**RECORDS PROVIDED**
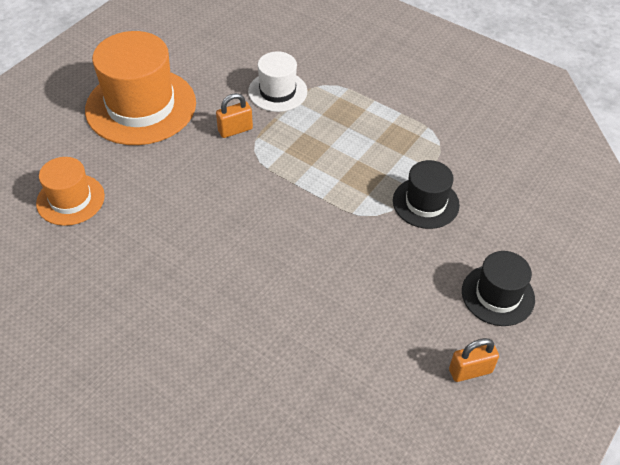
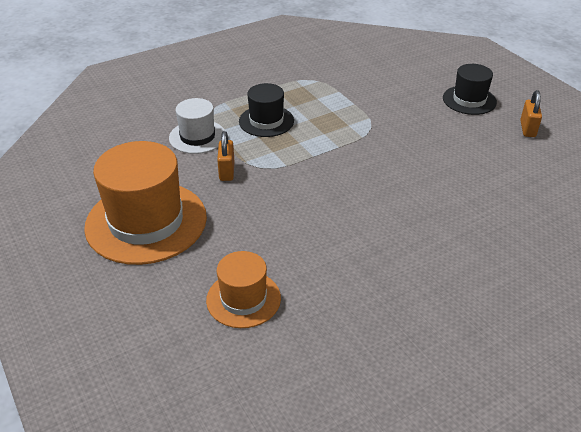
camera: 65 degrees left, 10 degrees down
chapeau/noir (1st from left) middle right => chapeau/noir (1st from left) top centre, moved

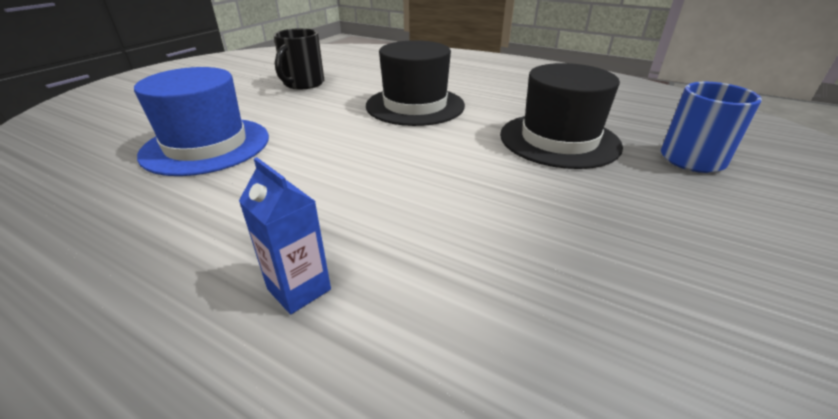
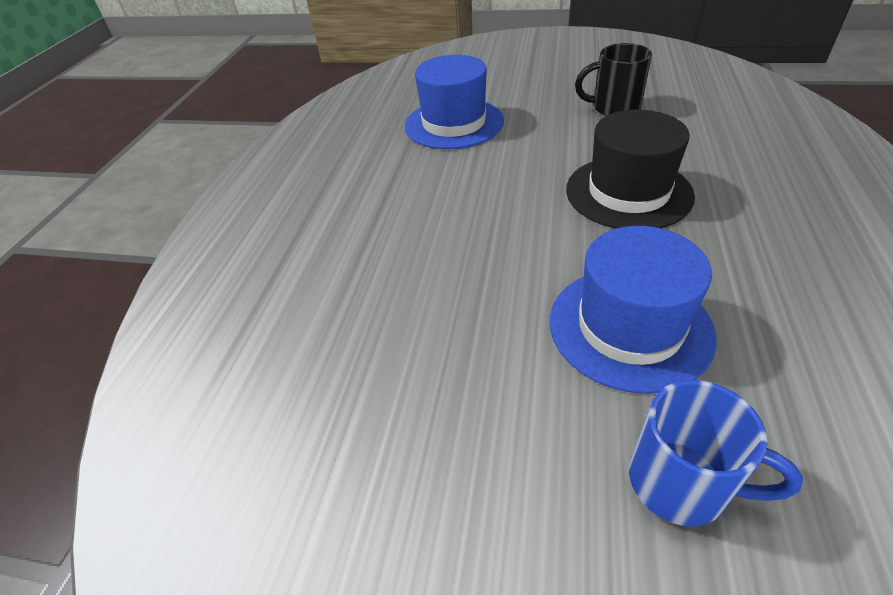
camera: 75 degrees right, 10 degrees up
chapeau/noir (2nd from left) top right => chapeau/bleu (2nd from left) middle right
brique de lait/bleu centre => nothing

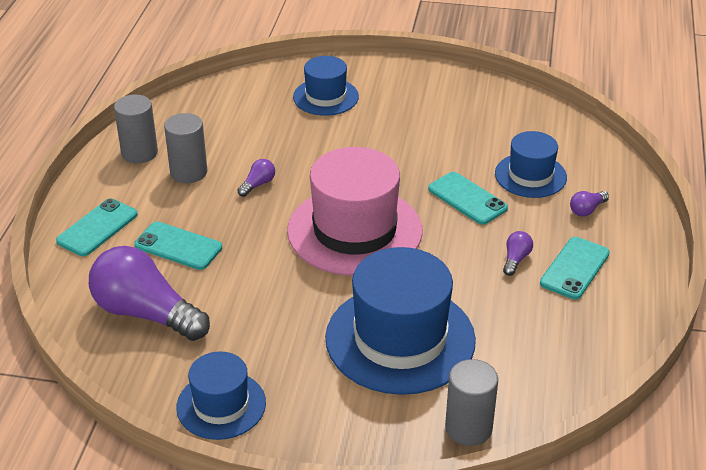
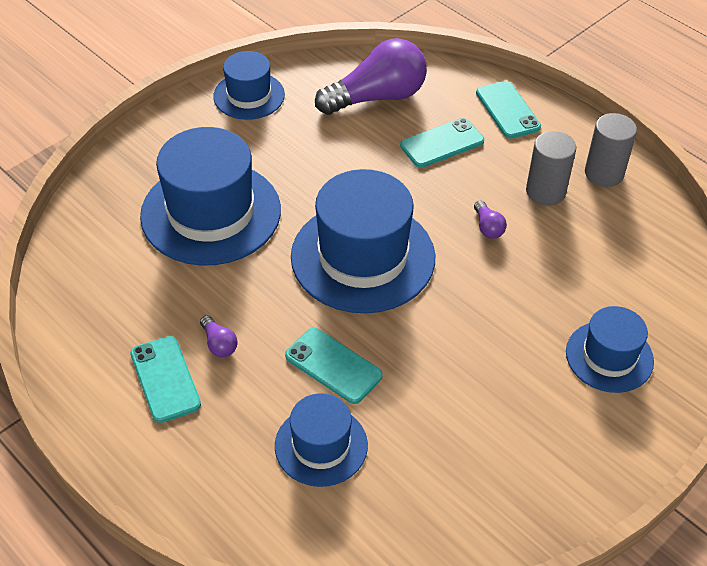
camera: 125 degrees right, 10 degrees up
téléphone/turquoise (3rd from left in the first image) centre => téléphone/turquoise (2nd from left) centre, 45 degrees clockwise
chapeau/rose centre => chapeau/bleu (4th from left) centre
cylindre/gris (3rd from left) bottom right => nothing
ampoule/violet (4th from left) middle right => nothing

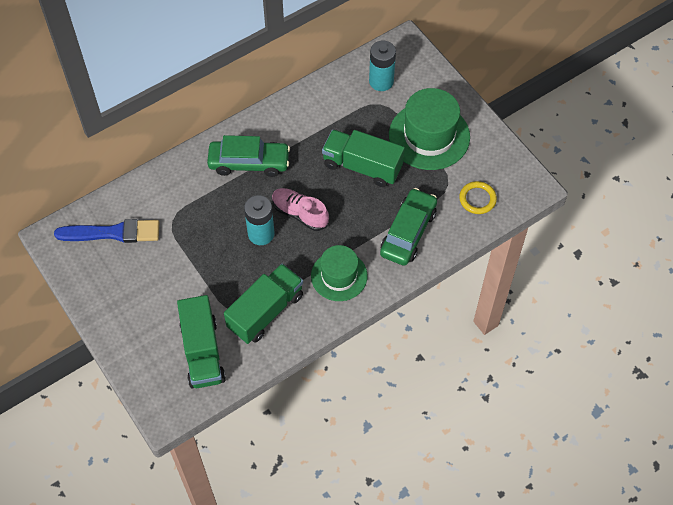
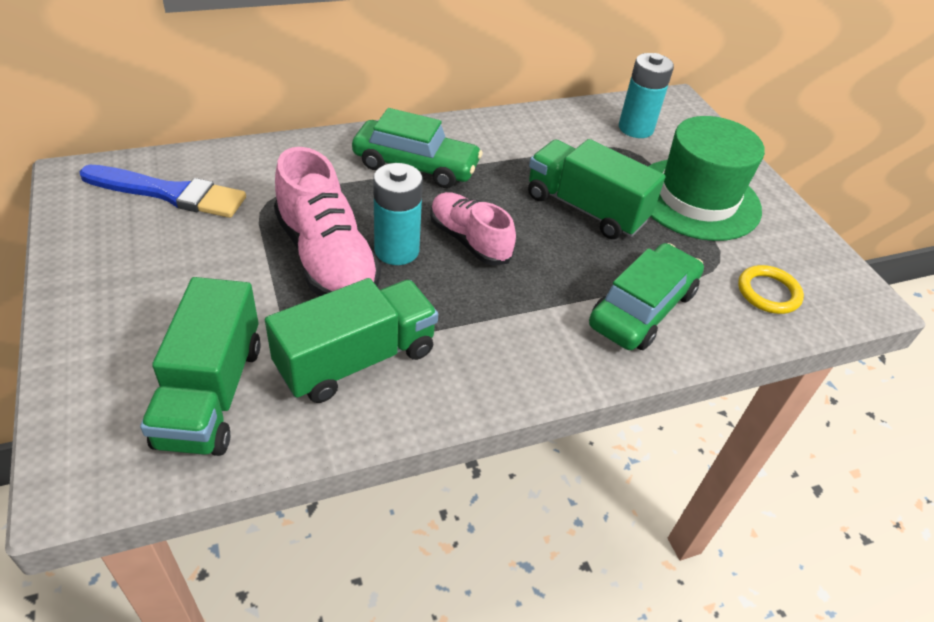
camera: 10 degrees right, 15 degrees down
nothing => chaussure/rose (1st from left) centre
chapeau/vert (1st from left) centre => nothing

**WORK REQUIRED**
Pull every line containing "centre" out of the records.

**ANSWER SECTION**
chapeau/noir (1st from left) middle right => chapeau/noir (1st from left) top centre, moved
brique de lait/bleu centre => nothing
téléphone/turquoise (3rd from left in the first image) centre => téléphone/turquoise (2nd from left) centre, 45 degrees clockwise
chapeau/rose centre => chapeau/bleu (4th from left) centre
nothing => chaussure/rose (1st from left) centre
chapeau/vert (1st from left) centre => nothing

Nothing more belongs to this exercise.